ABOUT THIS EXERCISE: From the line containing "The karton mleka (fioletowy)" to the final line of the entries, copy each line exactly. Pictures stay out.

PROVIDED RECORDS:

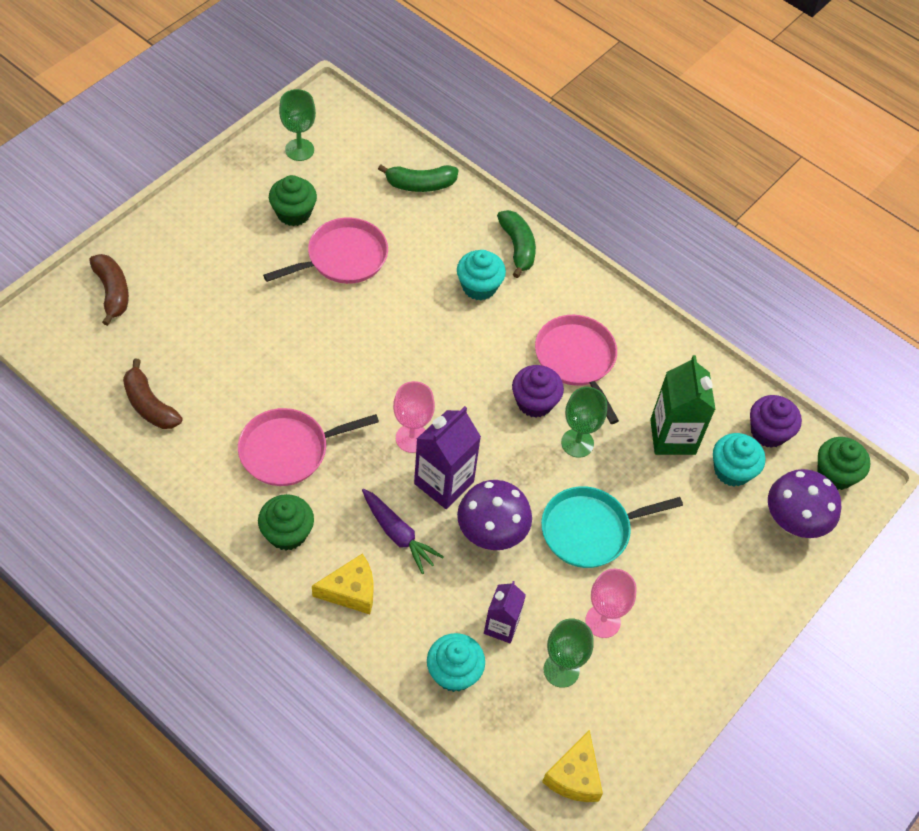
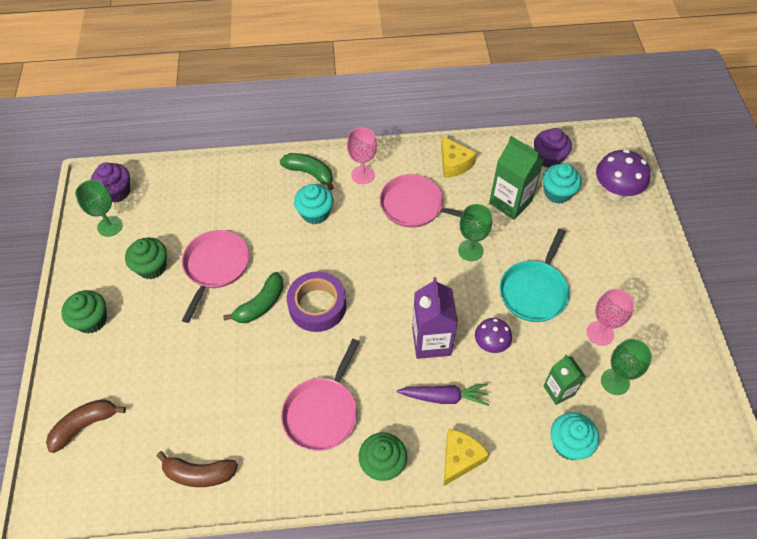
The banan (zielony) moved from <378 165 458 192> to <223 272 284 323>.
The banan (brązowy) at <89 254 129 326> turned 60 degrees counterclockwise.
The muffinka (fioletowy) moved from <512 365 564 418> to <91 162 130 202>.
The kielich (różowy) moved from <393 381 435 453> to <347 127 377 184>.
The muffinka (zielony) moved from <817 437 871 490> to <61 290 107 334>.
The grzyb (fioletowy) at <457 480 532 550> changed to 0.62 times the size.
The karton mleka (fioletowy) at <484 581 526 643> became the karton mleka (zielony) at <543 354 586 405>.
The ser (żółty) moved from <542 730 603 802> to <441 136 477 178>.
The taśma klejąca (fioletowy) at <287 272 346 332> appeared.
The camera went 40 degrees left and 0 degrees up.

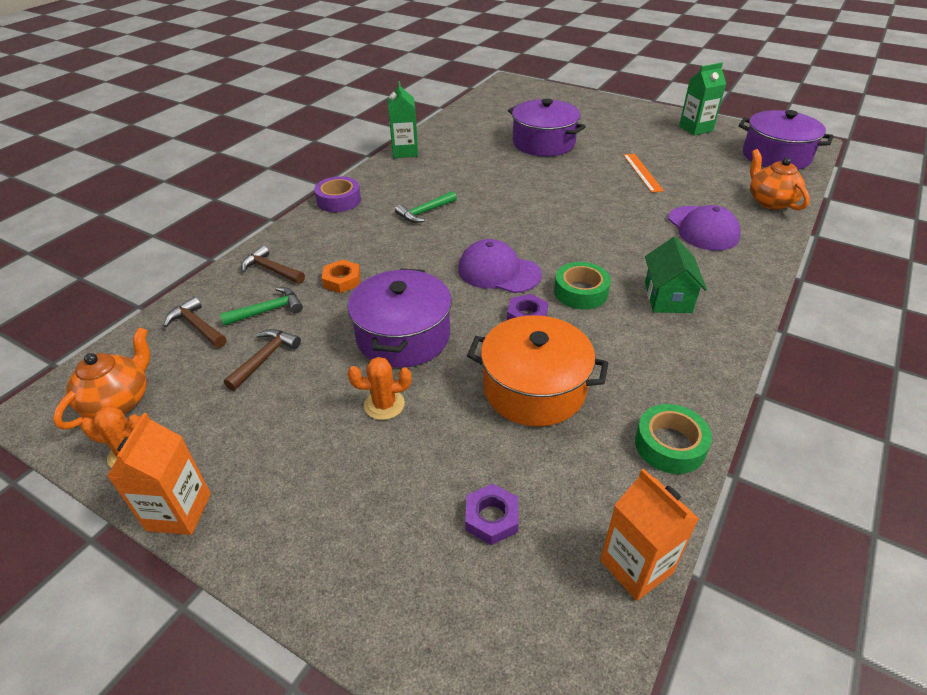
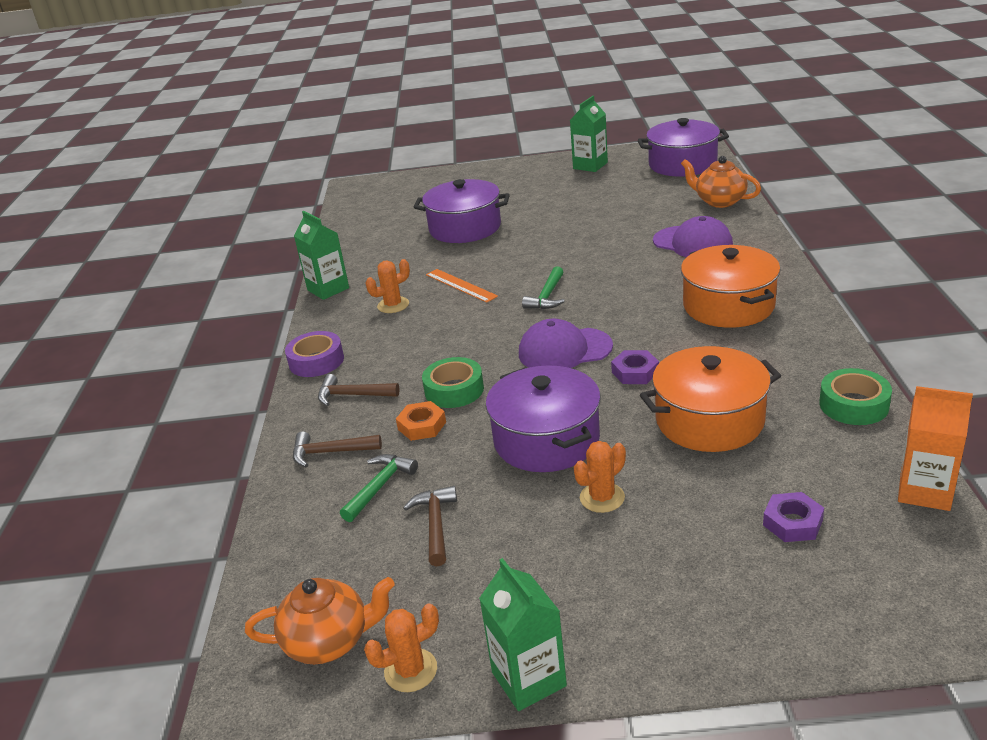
The linijka (pomarańczowy) moved from <623 154 664 193> to <426 269 498 303>.
The młotek (zielony) moved from <395 191 457 223> to <522 266 565 309>.
The domek (zielony) at <645 237 707 313> was replaced by the garnek (pomarańczowy) at <681 245 781 328>.
The taśma klejąca (zielony) moved from <554 262 611 310> to <422 357 484 408>.
The młotek (brązowy) moved from <163 297 227 348> to <318 374 400 406>.
The imbryk (pomarańczowy) at <53 327 150 429> turned 90 degrees clockwise.
The karton mleka (pomarańczowy) at <107 413 211 535> became the karton mleka (zielony) at <479 558 567 711>.
The kaktus (pomarańczowy) at <366 259 410 313> appeared.
The camera went 30 degrees left and 10 degrees down.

RESULT:
The karton mleka (fioletowy) at <484 581 526 643> became the karton mleka (zielony) at <543 354 586 405>.
The ser (żółty) moved from <542 730 603 802> to <441 136 477 178>.
The taśma klejąca (fioletowy) at <287 272 346 332> appeared.
The camera went 40 degrees left and 0 degrees up.

The linijka (pomarańczowy) moved from <623 154 664 193> to <426 269 498 303>.
The młotek (zielony) moved from <395 191 457 223> to <522 266 565 309>.
The domek (zielony) at <645 237 707 313> was replaced by the garnek (pomarańczowy) at <681 245 781 328>.
The taśma klejąca (zielony) moved from <554 262 611 310> to <422 357 484 408>.
The młotek (brązowy) moved from <163 297 227 348> to <318 374 400 406>.
The imbryk (pomarańczowy) at <53 327 150 429> turned 90 degrees clockwise.
The karton mleka (pomarańczowy) at <107 413 211 535> became the karton mleka (zielony) at <479 558 567 711>.
The kaktus (pomarańczowy) at <366 259 410 313> appeared.
The camera went 30 degrees left and 10 degrees down.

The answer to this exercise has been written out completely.